Exercise requirements:
Strip out all images, then restate the data verbatim.

--- Data supplied Enclosed Below ---

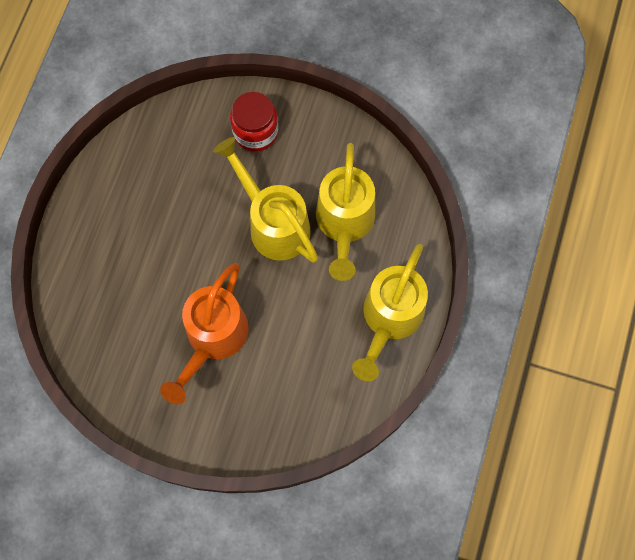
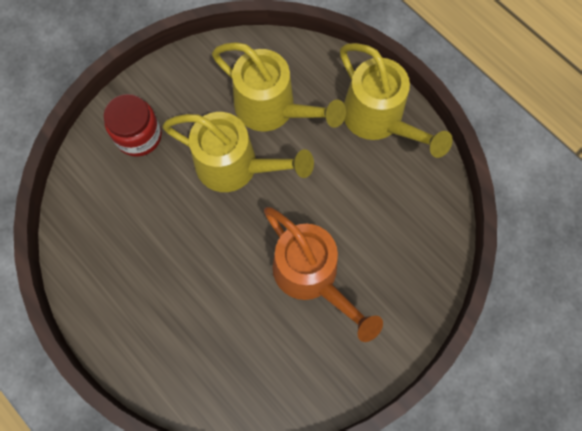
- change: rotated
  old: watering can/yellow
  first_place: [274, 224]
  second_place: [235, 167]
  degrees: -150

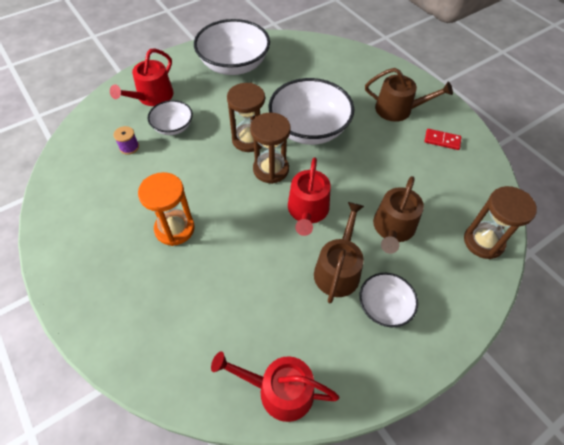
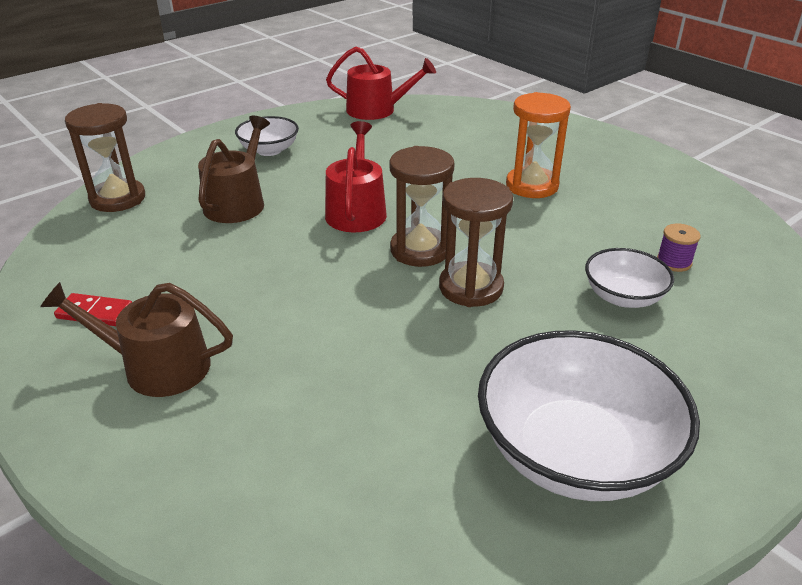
- change: gone
  old: watering can/red
  first_place: [152, 97]
- change: gone
  old: bowl/white
  first_place: [309, 129]
- change: gone
  old: watering can/brown
  first_place: [338, 269]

--- End of Enclosed Data supplied ---

Output:
- change: rotated
  old: watering can/yellow
  first_place: [274, 224]
  second_place: [235, 167]
  degrees: -150

- change: gone
  old: watering can/red
  first_place: [152, 97]
- change: gone
  old: bowl/white
  first_place: [309, 129]
- change: gone
  old: watering can/brown
  first_place: [338, 269]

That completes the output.